[Object state change records]

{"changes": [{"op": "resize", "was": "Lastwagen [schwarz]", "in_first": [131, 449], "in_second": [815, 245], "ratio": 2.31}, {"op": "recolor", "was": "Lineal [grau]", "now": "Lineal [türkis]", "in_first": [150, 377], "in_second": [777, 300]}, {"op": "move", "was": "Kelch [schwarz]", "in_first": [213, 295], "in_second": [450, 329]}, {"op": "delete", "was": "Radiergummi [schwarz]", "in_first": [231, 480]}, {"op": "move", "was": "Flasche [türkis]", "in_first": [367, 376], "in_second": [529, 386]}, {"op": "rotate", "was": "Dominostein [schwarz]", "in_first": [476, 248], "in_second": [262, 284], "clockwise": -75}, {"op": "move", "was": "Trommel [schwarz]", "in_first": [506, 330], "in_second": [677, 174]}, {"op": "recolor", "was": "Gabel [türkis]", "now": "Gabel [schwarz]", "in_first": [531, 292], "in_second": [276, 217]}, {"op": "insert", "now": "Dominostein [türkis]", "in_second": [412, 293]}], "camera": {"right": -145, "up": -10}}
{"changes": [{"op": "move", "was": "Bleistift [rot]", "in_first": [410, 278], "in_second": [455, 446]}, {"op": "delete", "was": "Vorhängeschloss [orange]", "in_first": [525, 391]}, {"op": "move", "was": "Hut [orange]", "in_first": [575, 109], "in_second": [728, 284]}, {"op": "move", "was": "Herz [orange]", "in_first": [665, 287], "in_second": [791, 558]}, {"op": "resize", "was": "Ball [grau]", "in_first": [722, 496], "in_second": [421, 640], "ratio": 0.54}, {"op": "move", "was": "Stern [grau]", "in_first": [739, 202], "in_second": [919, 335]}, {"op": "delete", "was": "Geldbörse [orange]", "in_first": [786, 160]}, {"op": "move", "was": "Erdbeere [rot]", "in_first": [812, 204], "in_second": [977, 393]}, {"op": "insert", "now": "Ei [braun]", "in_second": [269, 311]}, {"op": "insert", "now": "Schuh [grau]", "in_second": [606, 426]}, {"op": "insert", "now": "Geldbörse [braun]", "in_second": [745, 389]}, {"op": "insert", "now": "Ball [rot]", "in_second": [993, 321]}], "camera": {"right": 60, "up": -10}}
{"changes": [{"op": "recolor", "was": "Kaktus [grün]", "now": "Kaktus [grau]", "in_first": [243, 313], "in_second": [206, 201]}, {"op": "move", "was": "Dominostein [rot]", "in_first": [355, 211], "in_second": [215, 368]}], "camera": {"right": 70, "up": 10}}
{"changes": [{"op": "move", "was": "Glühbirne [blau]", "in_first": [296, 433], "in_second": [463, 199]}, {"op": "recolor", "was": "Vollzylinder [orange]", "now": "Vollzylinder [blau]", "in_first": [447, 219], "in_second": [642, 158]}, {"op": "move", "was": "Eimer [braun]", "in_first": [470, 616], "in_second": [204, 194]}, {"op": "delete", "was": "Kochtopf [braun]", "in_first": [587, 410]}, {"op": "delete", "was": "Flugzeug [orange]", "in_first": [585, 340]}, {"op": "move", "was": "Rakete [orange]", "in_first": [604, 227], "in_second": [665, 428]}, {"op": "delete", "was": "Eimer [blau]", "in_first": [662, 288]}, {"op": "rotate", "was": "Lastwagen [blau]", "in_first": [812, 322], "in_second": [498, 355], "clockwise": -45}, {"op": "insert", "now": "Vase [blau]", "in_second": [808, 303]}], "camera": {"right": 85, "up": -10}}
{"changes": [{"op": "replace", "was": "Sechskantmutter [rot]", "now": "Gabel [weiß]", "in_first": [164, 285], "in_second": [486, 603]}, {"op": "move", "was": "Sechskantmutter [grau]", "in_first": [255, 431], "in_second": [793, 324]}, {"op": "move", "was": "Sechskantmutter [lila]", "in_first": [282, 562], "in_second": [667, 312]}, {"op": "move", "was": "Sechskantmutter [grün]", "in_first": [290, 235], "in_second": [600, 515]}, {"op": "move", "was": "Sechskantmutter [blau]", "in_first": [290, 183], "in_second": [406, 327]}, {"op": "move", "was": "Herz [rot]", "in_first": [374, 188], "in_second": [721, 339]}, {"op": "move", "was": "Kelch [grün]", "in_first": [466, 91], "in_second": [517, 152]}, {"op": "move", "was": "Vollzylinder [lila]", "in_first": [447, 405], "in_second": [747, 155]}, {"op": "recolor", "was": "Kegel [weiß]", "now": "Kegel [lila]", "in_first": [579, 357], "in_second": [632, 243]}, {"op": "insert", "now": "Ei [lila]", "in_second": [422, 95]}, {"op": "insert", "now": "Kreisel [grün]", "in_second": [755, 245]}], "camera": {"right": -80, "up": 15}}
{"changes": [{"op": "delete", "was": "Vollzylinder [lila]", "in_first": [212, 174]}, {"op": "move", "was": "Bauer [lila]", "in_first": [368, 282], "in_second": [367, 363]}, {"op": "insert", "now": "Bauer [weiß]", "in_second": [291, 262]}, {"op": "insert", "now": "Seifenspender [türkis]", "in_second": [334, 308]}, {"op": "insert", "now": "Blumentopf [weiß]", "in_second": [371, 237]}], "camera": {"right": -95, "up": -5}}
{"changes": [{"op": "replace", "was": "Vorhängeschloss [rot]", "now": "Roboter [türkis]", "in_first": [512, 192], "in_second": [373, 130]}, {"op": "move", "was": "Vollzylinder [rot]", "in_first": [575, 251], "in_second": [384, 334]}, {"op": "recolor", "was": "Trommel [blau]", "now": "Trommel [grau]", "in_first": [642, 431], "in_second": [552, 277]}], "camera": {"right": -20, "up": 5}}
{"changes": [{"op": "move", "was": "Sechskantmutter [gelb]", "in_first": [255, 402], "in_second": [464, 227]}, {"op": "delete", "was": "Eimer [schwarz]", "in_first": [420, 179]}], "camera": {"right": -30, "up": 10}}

■ **YOUR TASK**
Please transcribe the entries above exactly as written.

■ **EXERCISE SOLUTION**
{"changes": [{"op": "resize", "was": "Lastwagen [schwarz]", "in_first": [131, 449], "in_second": [815, 245], "ratio": 2.31}, {"op": "recolor", "was": "Lineal [grau]", "now": "Lineal [türkis]", "in_first": [150, 377], "in_second": [777, 300]}, {"op": "move", "was": "Kelch [schwarz]", "in_first": [213, 295], "in_second": [450, 329]}, {"op": "delete", "was": "Radiergummi [schwarz]", "in_first": [231, 480]}, {"op": "move", "was": "Flasche [türkis]", "in_first": [367, 376], "in_second": [529, 386]}, {"op": "rotate", "was": "Dominostein [schwarz]", "in_first": [476, 248], "in_second": [262, 284], "clockwise": -75}, {"op": "move", "was": "Trommel [schwarz]", "in_first": [506, 330], "in_second": [677, 174]}, {"op": "recolor", "was": "Gabel [türkis]", "now": "Gabel [schwarz]", "in_first": [531, 292], "in_second": [276, 217]}, {"op": "insert", "now": "Dominostein [türkis]", "in_second": [412, 293]}], "camera": {"right": -145, "up": -10}}
{"changes": [{"op": "move", "was": "Bleistift [rot]", "in_first": [410, 278], "in_second": [455, 446]}, {"op": "delete", "was": "Vorhängeschloss [orange]", "in_first": [525, 391]}, {"op": "move", "was": "Hut [orange]", "in_first": [575, 109], "in_second": [728, 284]}, {"op": "move", "was": "Herz [orange]", "in_first": [665, 287], "in_second": [791, 558]}, {"op": "resize", "was": "Ball [grau]", "in_first": [722, 496], "in_second": [421, 640], "ratio": 0.54}, {"op": "move", "was": "Stern [grau]", "in_first": [739, 202], "in_second": [919, 335]}, {"op": "delete", "was": "Geldbörse [orange]", "in_first": [786, 160]}, {"op": "move", "was": "Erdbeere [rot]", "in_first": [812, 204], "in_second": [977, 393]}, {"op": "insert", "now": "Ei [braun]", "in_second": [269, 311]}, {"op": "insert", "now": "Schuh [grau]", "in_second": [606, 426]}, {"op": "insert", "now": "Geldbörse [braun]", "in_second": [745, 389]}, {"op": "insert", "now": "Ball [rot]", "in_second": [993, 321]}], "camera": {"right": 60, "up": -10}}
{"changes": [{"op": "recolor", "was": "Kaktus [grün]", "now": "Kaktus [grau]", "in_first": [243, 313], "in_second": [206, 201]}, {"op": "move", "was": "Dominostein [rot]", "in_first": [355, 211], "in_second": [215, 368]}], "camera": {"right": 70, "up": 10}}
{"changes": [{"op": "move", "was": "Glühbirne [blau]", "in_first": [296, 433], "in_second": [463, 199]}, {"op": "recolor", "was": "Vollzylinder [orange]", "now": "Vollzylinder [blau]", "in_first": [447, 219], "in_second": [642, 158]}, {"op": "move", "was": "Eimer [braun]", "in_first": [470, 616], "in_second": [204, 194]}, {"op": "delete", "was": "Kochtopf [braun]", "in_first": [587, 410]}, {"op": "delete", "was": "Flugzeug [orange]", "in_first": [585, 340]}, {"op": "move", "was": "Rakete [orange]", "in_first": [604, 227], "in_second": [665, 428]}, {"op": "delete", "was": "Eimer [blau]", "in_first": [662, 288]}, {"op": "rotate", "was": "Lastwagen [blau]", "in_first": [812, 322], "in_second": [498, 355], "clockwise": -45}, {"op": "insert", "now": "Vase [blau]", "in_second": [808, 303]}], "camera": {"right": 85, "up": -10}}
{"changes": [{"op": "replace", "was": "Sechskantmutter [rot]", "now": "Gabel [weiß]", "in_first": [164, 285], "in_second": [486, 603]}, {"op": "move", "was": "Sechskantmutter [grau]", "in_first": [255, 431], "in_second": [793, 324]}, {"op": "move", "was": "Sechskantmutter [lila]", "in_first": [282, 562], "in_second": [667, 312]}, {"op": "move", "was": "Sechskantmutter [grün]", "in_first": [290, 235], "in_second": [600, 515]}, {"op": "move", "was": "Sechskantmutter [blau]", "in_first": [290, 183], "in_second": [406, 327]}, {"op": "move", "was": "Herz [rot]", "in_first": [374, 188], "in_second": [721, 339]}, {"op": "move", "was": "Kelch [grün]", "in_first": [466, 91], "in_second": [517, 152]}, {"op": "move", "was": "Vollzylinder [lila]", "in_first": [447, 405], "in_second": [747, 155]}, {"op": "recolor", "was": "Kegel [weiß]", "now": "Kegel [lila]", "in_first": [579, 357], "in_second": [632, 243]}, {"op": "insert", "now": "Ei [lila]", "in_second": [422, 95]}, {"op": "insert", "now": "Kreisel [grün]", "in_second": [755, 245]}], "camera": {"right": -80, "up": 15}}
{"changes": [{"op": "delete", "was": "Vollzylinder [lila]", "in_first": [212, 174]}, {"op": "move", "was": "Bauer [lila]", "in_first": [368, 282], "in_second": [367, 363]}, {"op": "insert", "now": "Bauer [weiß]", "in_second": [291, 262]}, {"op": "insert", "now": "Seifenspender [türkis]", "in_second": [334, 308]}, {"op": "insert", "now": "Blumentopf [weiß]", "in_second": [371, 237]}], "camera": {"right": -95, "up": -5}}
{"changes": [{"op": "replace", "was": "Vorhängeschloss [rot]", "now": "Roboter [türkis]", "in_first": [512, 192], "in_second": [373, 130]}, {"op": "move", "was": "Vollzylinder [rot]", "in_first": [575, 251], "in_second": [384, 334]}, {"op": "recolor", "was": "Trommel [blau]", "now": "Trommel [grau]", "in_first": [642, 431], "in_second": [552, 277]}], "camera": {"right": -20, "up": 5}}
{"changes": [{"op": "move", "was": "Sechskantmutter [gelb]", "in_first": [255, 402], "in_second": [464, 227]}, {"op": "delete", "was": "Eimer [schwarz]", "in_first": [420, 179]}], "camera": {"right": -30, "up": 10}}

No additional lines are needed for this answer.